Entries provided.
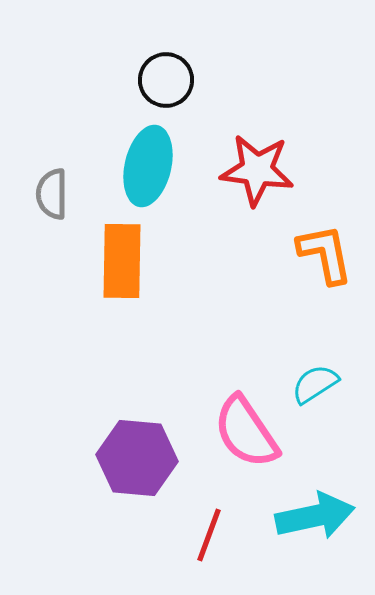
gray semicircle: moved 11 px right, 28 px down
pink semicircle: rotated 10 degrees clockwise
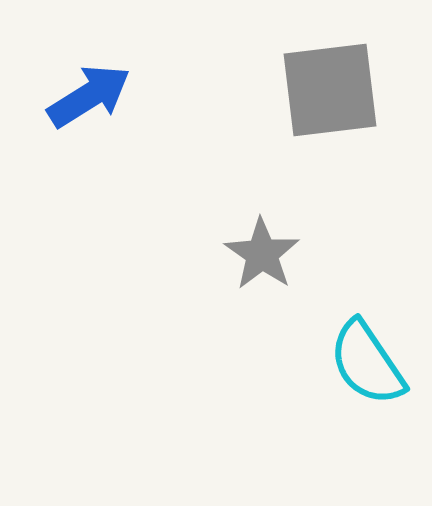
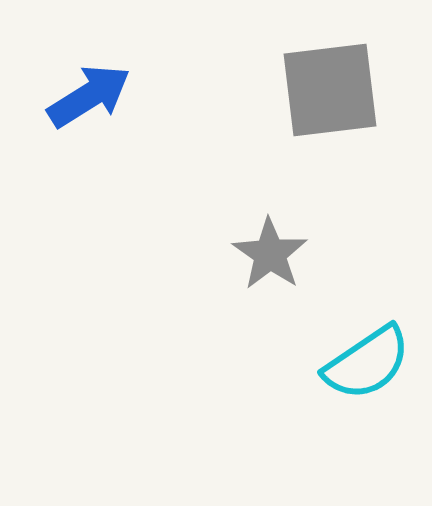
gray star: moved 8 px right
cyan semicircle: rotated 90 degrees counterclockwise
...
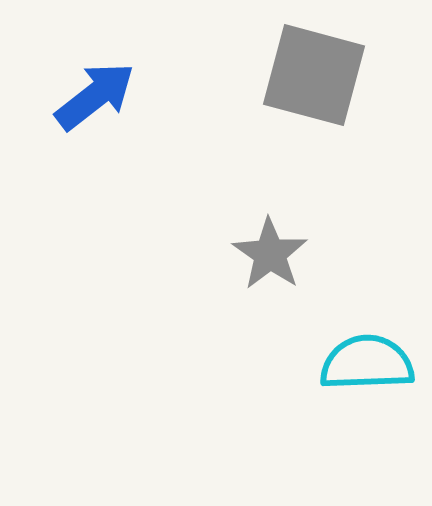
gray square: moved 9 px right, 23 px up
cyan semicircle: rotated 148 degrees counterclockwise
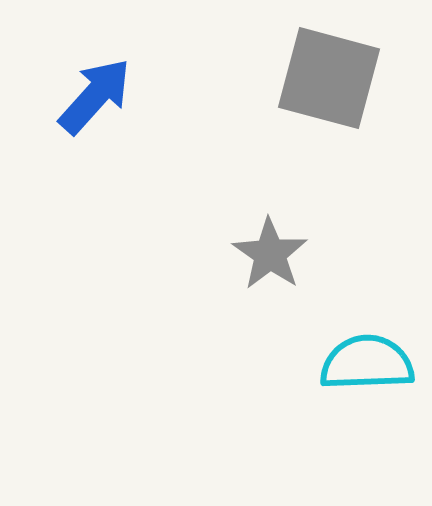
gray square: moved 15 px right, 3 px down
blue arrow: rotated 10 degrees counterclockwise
==
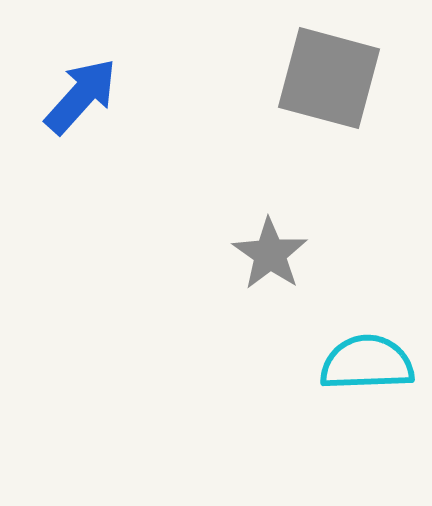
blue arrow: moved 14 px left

Aim of the exercise. Copy out every line from the one containing "gray square: moved 9 px right, 23 px up" down to the one containing "cyan semicircle: rotated 148", including both of those lines.

Reply.
gray square: moved 9 px right, 23 px up
cyan semicircle: rotated 148 degrees counterclockwise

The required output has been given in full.